Problem: Reproduce, exactly and in full, only the lines below from the one containing "camera: 10 degrees right, 5 degrees up" through the one containing "to top centre".

Information shown:
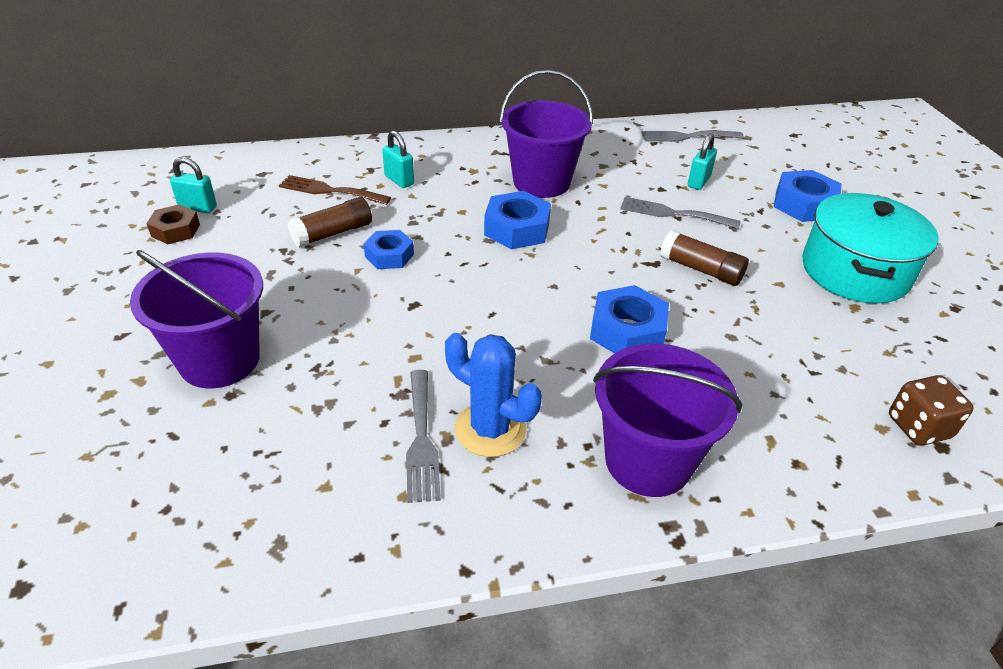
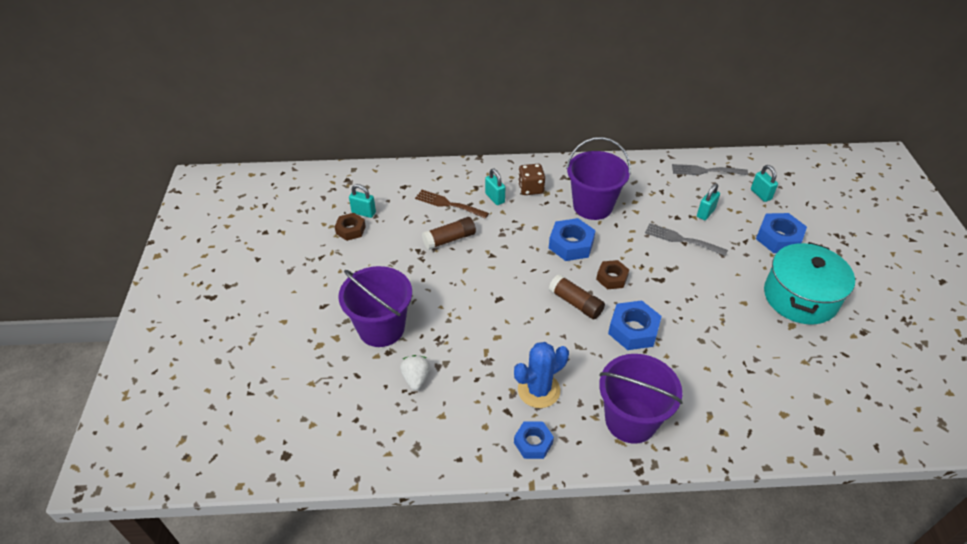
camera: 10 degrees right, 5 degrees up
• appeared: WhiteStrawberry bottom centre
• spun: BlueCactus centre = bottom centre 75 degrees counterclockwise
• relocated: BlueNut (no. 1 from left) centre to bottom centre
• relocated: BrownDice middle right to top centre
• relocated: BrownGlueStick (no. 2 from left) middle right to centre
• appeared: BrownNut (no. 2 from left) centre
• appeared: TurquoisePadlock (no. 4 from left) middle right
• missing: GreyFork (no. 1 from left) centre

---

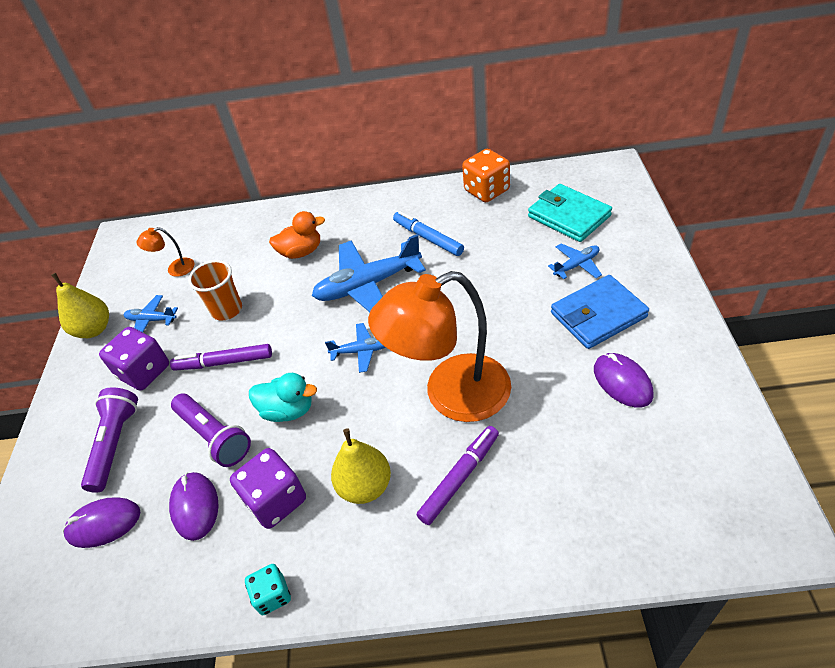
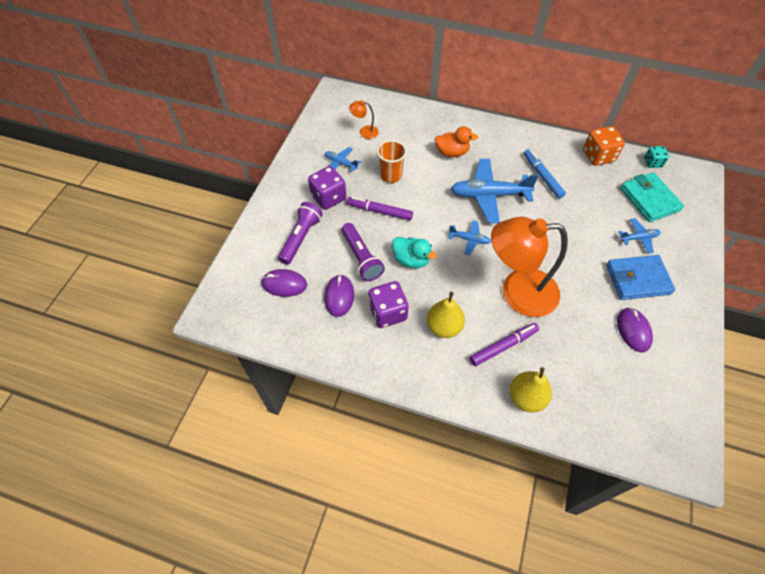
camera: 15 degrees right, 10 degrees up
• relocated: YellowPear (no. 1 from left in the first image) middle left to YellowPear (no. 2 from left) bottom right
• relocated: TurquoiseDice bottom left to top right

Answer for the task:
camera: 10 degrees right, 5 degrees up
• appeared: WhiteStrawberry bottom centre
• spun: BlueCactus centre = bottom centre 75 degrees counterclockwise
• relocated: BlueNut (no. 1 from left) centre to bottom centre
• relocated: BrownDice middle right to top centre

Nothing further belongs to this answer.